* Task details *
What lines below mention the word "pink"? Copy each one.

··· Data for the task

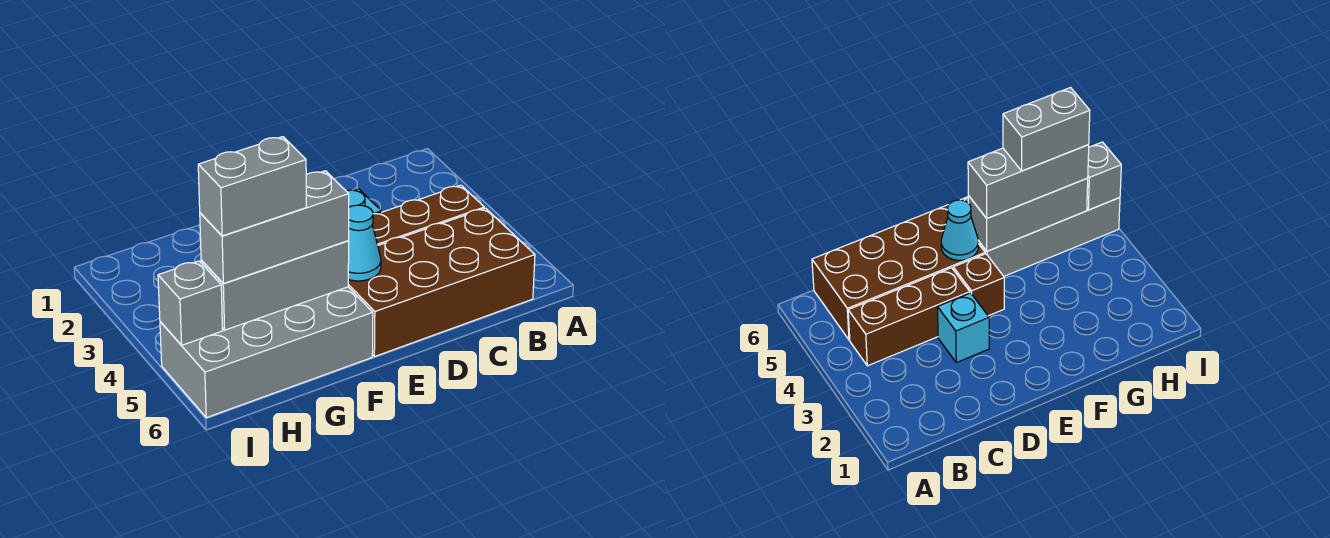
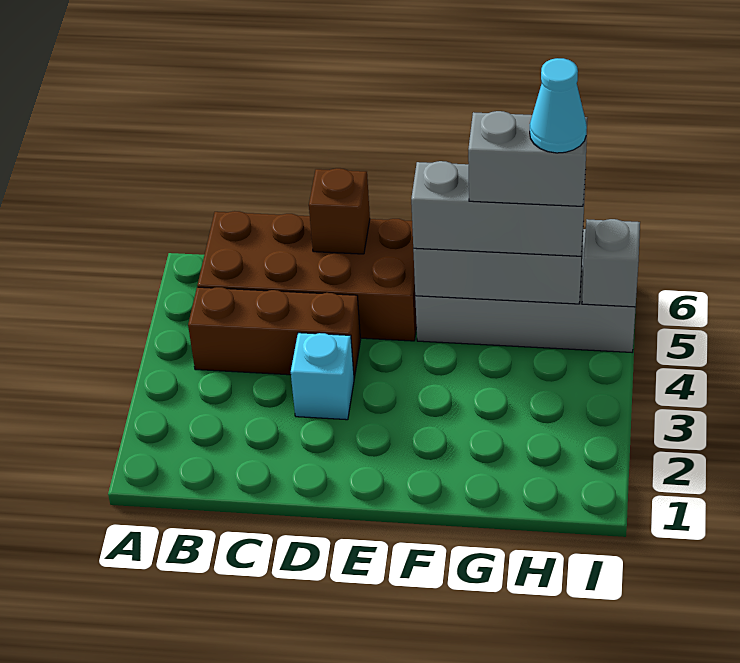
brown brick E4 level 1 -> brown brick D6 level 2
cyan cone E5 level 2 -> cyan cone H5 level 5

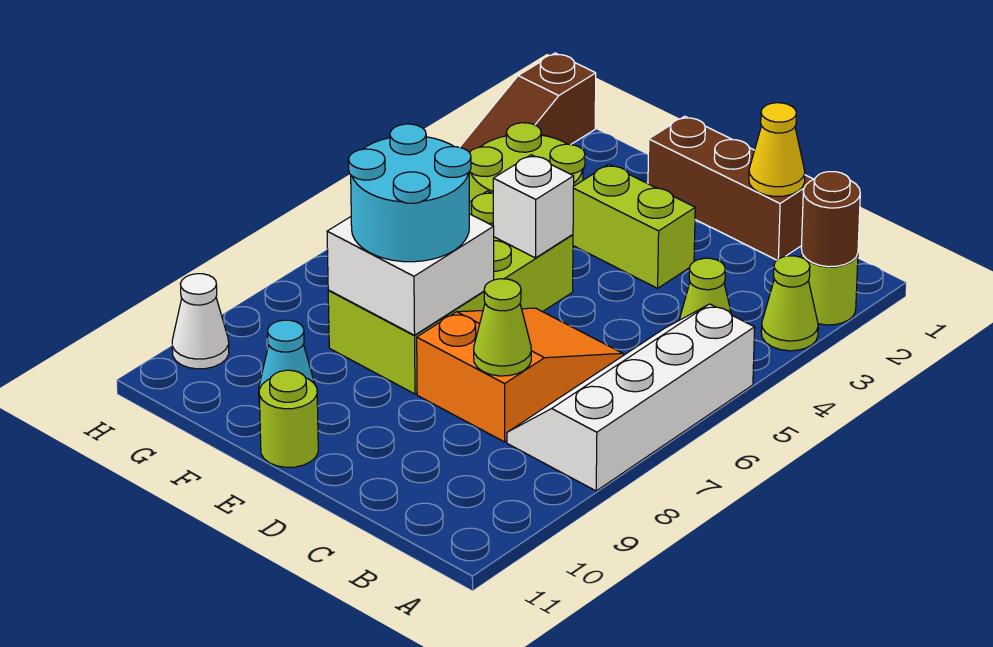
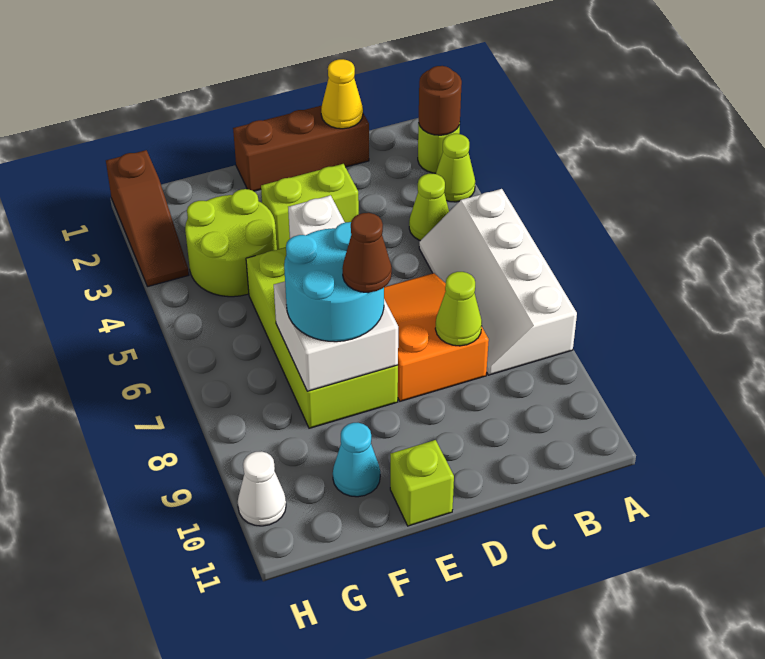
none -> brown cone E8 level 4
lime round brick E11 level 1 -> lime brick E11 level 1

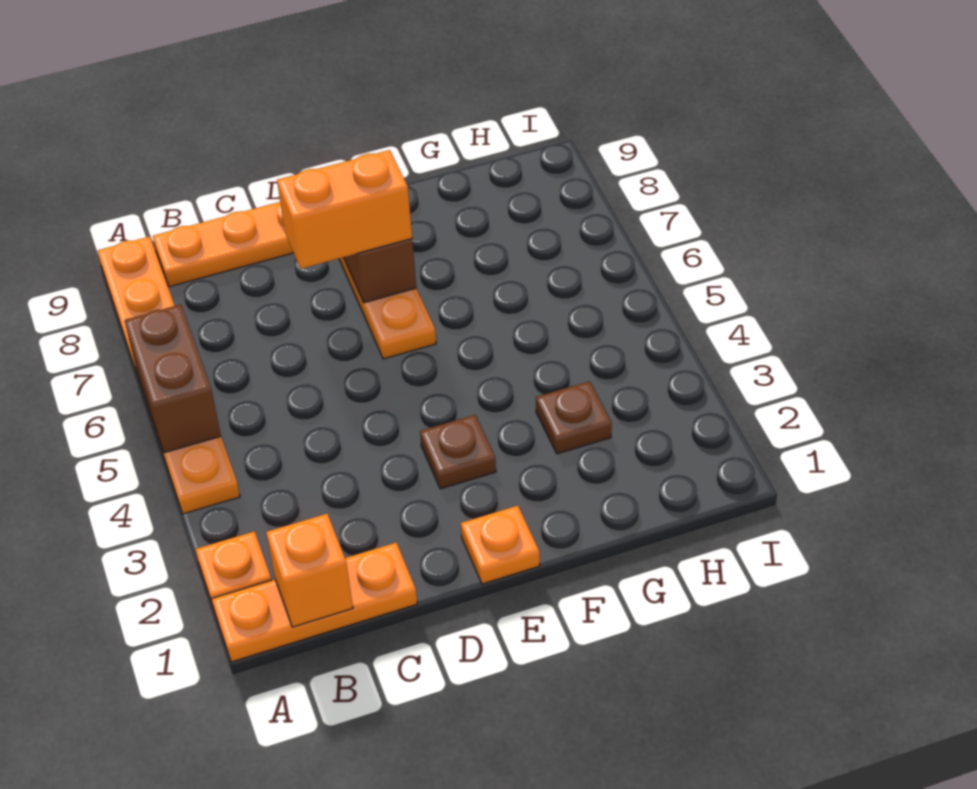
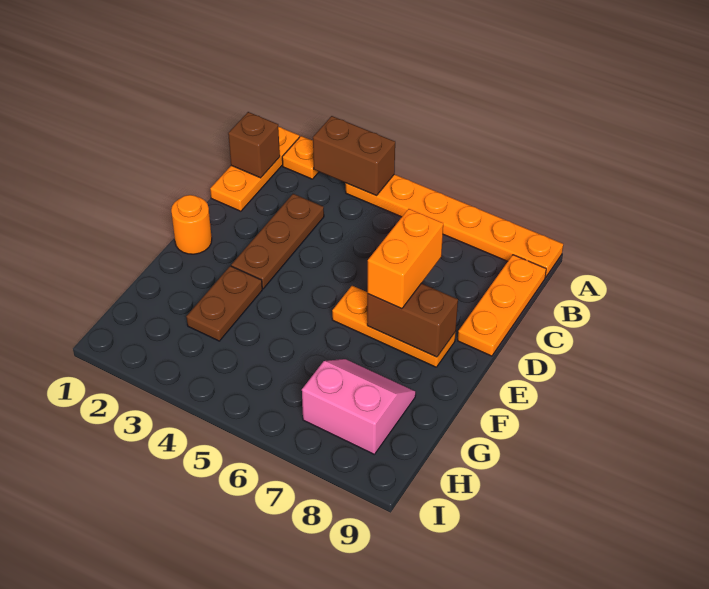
brown brick A5:A6 level 2 -> brown brick A3:A4 level 2
orange brick B1 level 2 -> brown brick B1 level 2
orange plate E1 level 1 -> orange round brick E1 level 1
brown plate E3 level 1 -> brown plate C3:E3 level 1
brown plate G3 level 1 -> brown plate F3:G3 level 1
none -> pink slope G7:H8 level 1 top H

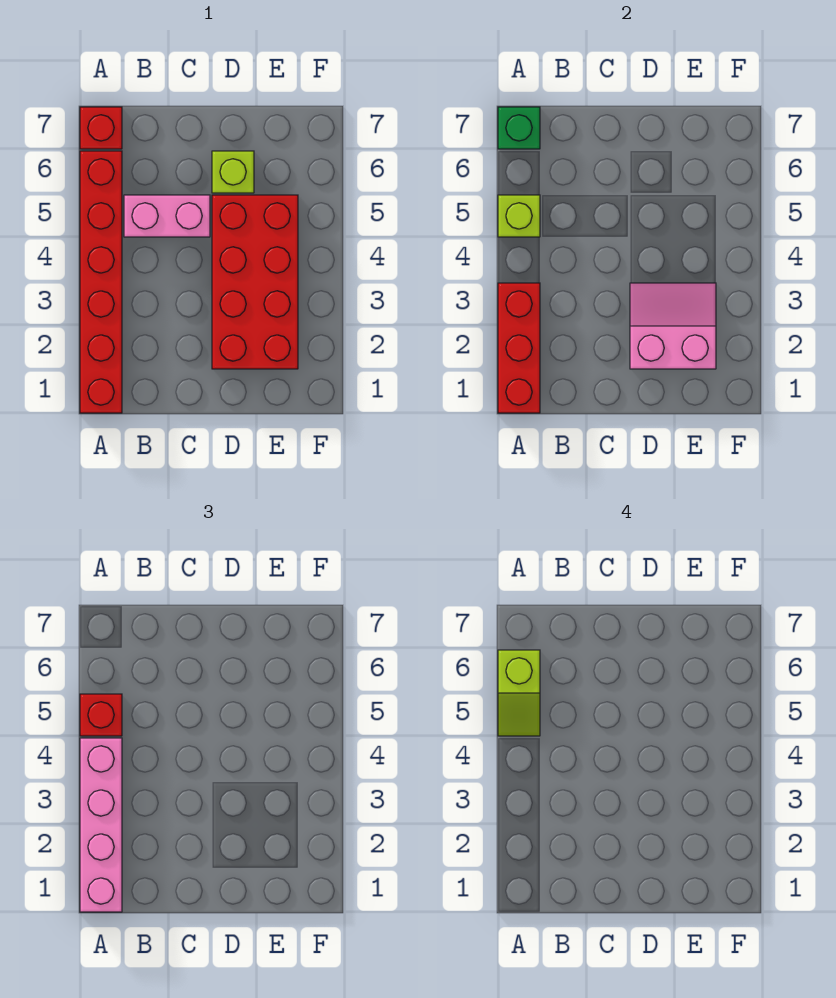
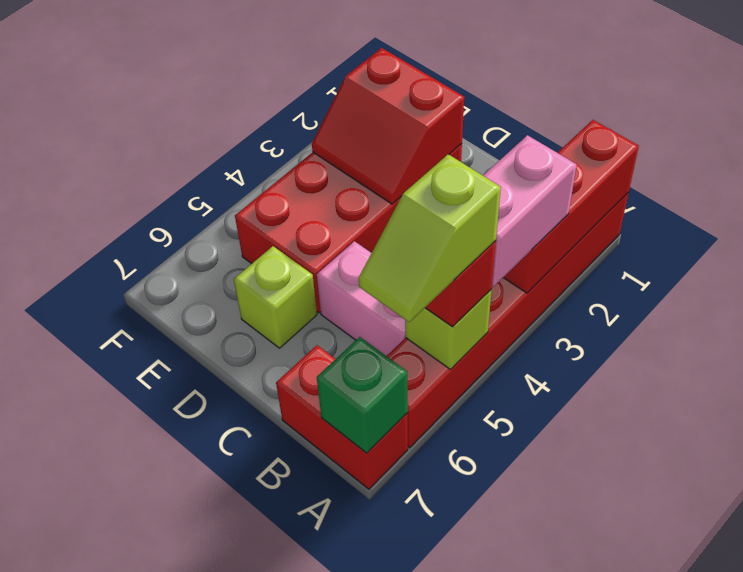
pink brick A1:A4 level 3 -> pink brick A3:A4 level 3
lime slope A5:A6 level 4 top 6 -> lime slope A5:A6 level 4 top 5
red brick A7 level 1 -> red brick A7:B7 level 1
pink slope D2:E3 level 2 top 2 -> red slope D2:E3 level 2 top 2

······

* Answer space *
none -> pink slope G7:H8 level 1 top H
pink brick A1:A4 level 3 -> pink brick A3:A4 level 3
pink slope D2:E3 level 2 top 2 -> red slope D2:E3 level 2 top 2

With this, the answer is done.